(Items listed in a dataset)
• • •
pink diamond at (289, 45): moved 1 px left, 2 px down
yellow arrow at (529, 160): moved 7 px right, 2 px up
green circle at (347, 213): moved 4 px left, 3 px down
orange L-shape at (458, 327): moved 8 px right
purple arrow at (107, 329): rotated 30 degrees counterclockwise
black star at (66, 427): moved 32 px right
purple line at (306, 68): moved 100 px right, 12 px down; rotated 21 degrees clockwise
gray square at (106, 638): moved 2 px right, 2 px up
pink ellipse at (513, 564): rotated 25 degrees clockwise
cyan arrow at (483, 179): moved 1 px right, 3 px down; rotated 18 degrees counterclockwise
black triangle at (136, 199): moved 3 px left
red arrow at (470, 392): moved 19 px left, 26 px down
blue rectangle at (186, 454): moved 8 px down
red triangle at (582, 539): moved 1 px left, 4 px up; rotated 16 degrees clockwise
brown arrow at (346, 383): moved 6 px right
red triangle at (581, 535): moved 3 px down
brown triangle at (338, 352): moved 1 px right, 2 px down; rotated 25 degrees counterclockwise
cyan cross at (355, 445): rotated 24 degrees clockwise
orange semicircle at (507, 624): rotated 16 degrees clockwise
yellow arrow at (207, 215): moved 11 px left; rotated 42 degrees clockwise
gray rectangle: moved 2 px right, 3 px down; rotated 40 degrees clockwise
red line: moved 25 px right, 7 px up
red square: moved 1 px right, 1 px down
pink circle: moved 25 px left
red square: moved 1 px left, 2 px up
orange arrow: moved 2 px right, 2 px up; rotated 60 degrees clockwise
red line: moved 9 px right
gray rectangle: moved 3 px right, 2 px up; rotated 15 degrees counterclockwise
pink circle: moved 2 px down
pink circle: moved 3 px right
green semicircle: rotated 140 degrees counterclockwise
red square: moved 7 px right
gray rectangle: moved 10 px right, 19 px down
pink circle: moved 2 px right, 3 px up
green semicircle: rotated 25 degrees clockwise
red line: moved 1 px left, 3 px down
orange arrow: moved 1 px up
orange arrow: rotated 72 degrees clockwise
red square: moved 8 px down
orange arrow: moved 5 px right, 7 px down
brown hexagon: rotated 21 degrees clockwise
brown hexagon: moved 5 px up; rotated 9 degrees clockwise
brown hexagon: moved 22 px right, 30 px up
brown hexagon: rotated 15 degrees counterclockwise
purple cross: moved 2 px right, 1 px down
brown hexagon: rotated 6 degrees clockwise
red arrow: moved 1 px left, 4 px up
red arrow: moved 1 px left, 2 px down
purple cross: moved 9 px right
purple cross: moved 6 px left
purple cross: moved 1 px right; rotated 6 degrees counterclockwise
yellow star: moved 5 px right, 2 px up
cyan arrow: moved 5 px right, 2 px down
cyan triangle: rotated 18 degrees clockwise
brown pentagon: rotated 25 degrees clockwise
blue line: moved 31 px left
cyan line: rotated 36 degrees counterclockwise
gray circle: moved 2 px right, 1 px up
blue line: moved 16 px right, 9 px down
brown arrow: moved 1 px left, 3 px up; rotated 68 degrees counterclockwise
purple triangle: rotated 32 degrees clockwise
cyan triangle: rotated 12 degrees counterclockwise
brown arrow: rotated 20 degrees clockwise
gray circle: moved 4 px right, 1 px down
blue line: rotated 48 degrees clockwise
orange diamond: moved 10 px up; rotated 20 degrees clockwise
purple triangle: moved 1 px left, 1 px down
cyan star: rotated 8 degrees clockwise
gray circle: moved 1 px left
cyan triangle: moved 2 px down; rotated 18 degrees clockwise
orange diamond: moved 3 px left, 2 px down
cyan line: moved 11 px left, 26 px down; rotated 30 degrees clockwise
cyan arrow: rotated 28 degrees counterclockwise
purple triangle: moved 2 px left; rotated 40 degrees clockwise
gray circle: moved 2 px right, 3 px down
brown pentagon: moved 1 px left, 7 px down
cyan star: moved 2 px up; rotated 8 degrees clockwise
• • •
> **Task brief**: Repeat every line of the material above word for word.

> **Response to the exercise**:
pink diamond at (289, 45): moved 1 px left, 2 px down
yellow arrow at (529, 160): moved 7 px right, 2 px up
green circle at (347, 213): moved 4 px left, 3 px down
orange L-shape at (458, 327): moved 8 px right
purple arrow at (107, 329): rotated 30 degrees counterclockwise
black star at (66, 427): moved 32 px right
purple line at (306, 68): moved 100 px right, 12 px down; rotated 21 degrees clockwise
gray square at (106, 638): moved 2 px right, 2 px up
pink ellipse at (513, 564): rotated 25 degrees clockwise
cyan arrow at (483, 179): moved 1 px right, 3 px down; rotated 18 degrees counterclockwise
black triangle at (136, 199): moved 3 px left
red arrow at (470, 392): moved 19 px left, 26 px down
blue rectangle at (186, 454): moved 8 px down
red triangle at (582, 539): moved 1 px left, 4 px up; rotated 16 degrees clockwise
brown arrow at (346, 383): moved 6 px right
red triangle at (581, 535): moved 3 px down
brown triangle at (338, 352): moved 1 px right, 2 px down; rotated 25 degrees counterclockwise
cyan cross at (355, 445): rotated 24 degrees clockwise
orange semicircle at (507, 624): rotated 16 degrees clockwise
yellow arrow at (207, 215): moved 11 px left; rotated 42 degrees clockwise
gray rectangle: moved 2 px right, 3 px down; rotated 40 degrees clockwise
red line: moved 25 px right, 7 px up
red square: moved 1 px right, 1 px down
pink circle: moved 25 px left
red square: moved 1 px left, 2 px up
orange arrow: moved 2 px right, 2 px up; rotated 60 degrees clockwise
red line: moved 9 px right
gray rectangle: moved 3 px right, 2 px up; rotated 15 degrees counterclockwise
pink circle: moved 2 px down
pink circle: moved 3 px right
green semicircle: rotated 140 degrees counterclockwise
red square: moved 7 px right
gray rectangle: moved 10 px right, 19 px down
pink circle: moved 2 px right, 3 px up
green semicircle: rotated 25 degrees clockwise
red line: moved 1 px left, 3 px down
orange arrow: moved 1 px up
orange arrow: rotated 72 degrees clockwise
red square: moved 8 px down
orange arrow: moved 5 px right, 7 px down
brown hexagon: rotated 21 degrees clockwise
brown hexagon: moved 5 px up; rotated 9 degrees clockwise
brown hexagon: moved 22 px right, 30 px up
brown hexagon: rotated 15 degrees counterclockwise
purple cross: moved 2 px right, 1 px down
brown hexagon: rotated 6 degrees clockwise
red arrow: moved 1 px left, 4 px up
red arrow: moved 1 px left, 2 px down
purple cross: moved 9 px right
purple cross: moved 6 px left
purple cross: moved 1 px right; rotated 6 degrees counterclockwise
yellow star: moved 5 px right, 2 px up
cyan arrow: moved 5 px right, 2 px down
cyan triangle: rotated 18 degrees clockwise
brown pentagon: rotated 25 degrees clockwise
blue line: moved 31 px left
cyan line: rotated 36 degrees counterclockwise
gray circle: moved 2 px right, 1 px up
blue line: moved 16 px right, 9 px down
brown arrow: moved 1 px left, 3 px up; rotated 68 degrees counterclockwise
purple triangle: rotated 32 degrees clockwise
cyan triangle: rotated 12 degrees counterclockwise
brown arrow: rotated 20 degrees clockwise
gray circle: moved 4 px right, 1 px down
blue line: rotated 48 degrees clockwise
orange diamond: moved 10 px up; rotated 20 degrees clockwise
purple triangle: moved 1 px left, 1 px down
cyan star: rotated 8 degrees clockwise
gray circle: moved 1 px left
cyan triangle: moved 2 px down; rotated 18 degrees clockwise
orange diamond: moved 3 px left, 2 px down
cyan line: moved 11 px left, 26 px down; rotated 30 degrees clockwise
cyan arrow: rotated 28 degrees counterclockwise
purple triangle: moved 2 px left; rotated 40 degrees clockwise
gray circle: moved 2 px right, 3 px down
brown pentagon: moved 1 px left, 7 px down
cyan star: moved 2 px up; rotated 8 degrees clockwise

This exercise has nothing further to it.